■ **Problem requirements**: Repeat the records word for word, excluding any picture.

━━ Supplied data ━━

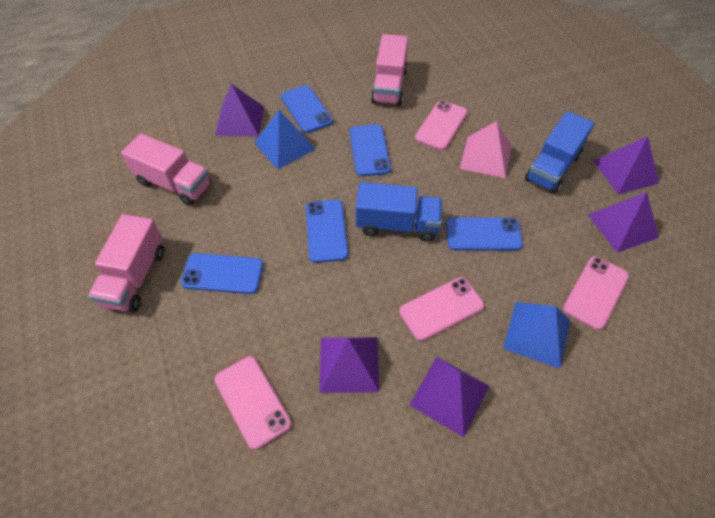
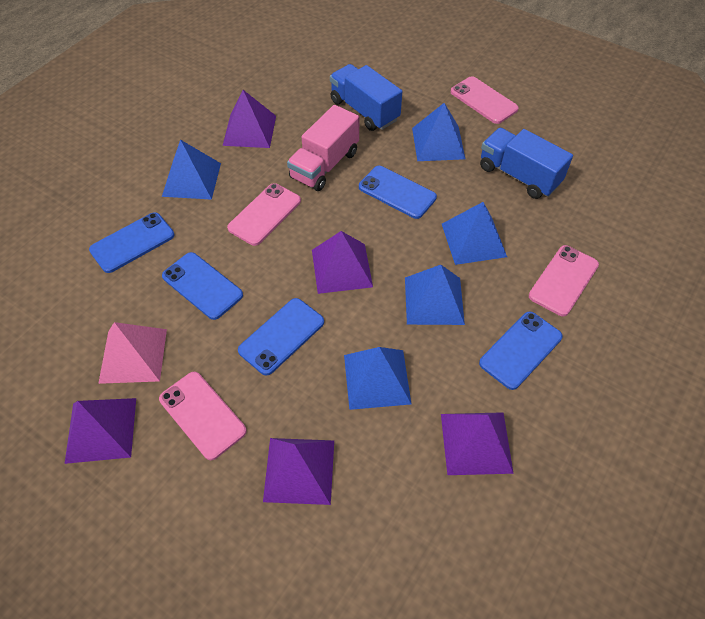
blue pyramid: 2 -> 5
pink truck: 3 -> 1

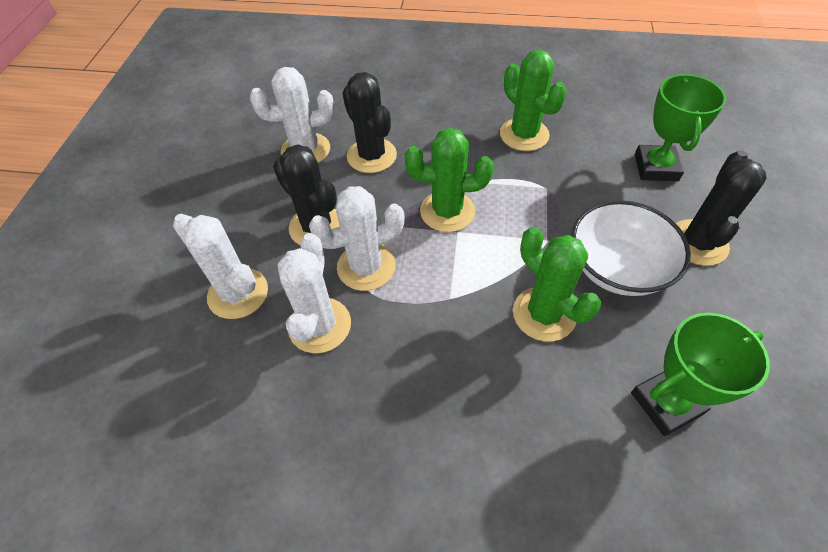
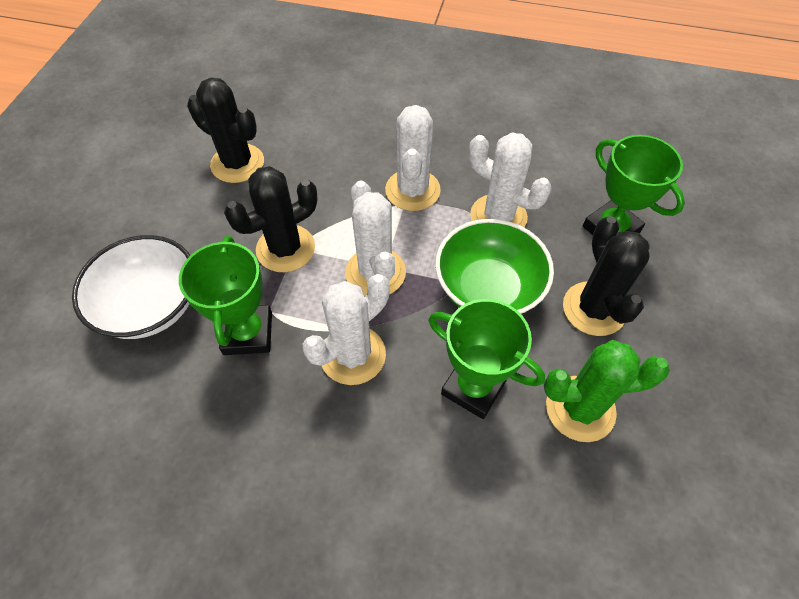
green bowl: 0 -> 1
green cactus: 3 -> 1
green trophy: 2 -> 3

━━━

■ **Answer below**:
blue pyramid: 2 -> 5
pink truck: 3 -> 1

green bowl: 0 -> 1
green cactus: 3 -> 1
green trophy: 2 -> 3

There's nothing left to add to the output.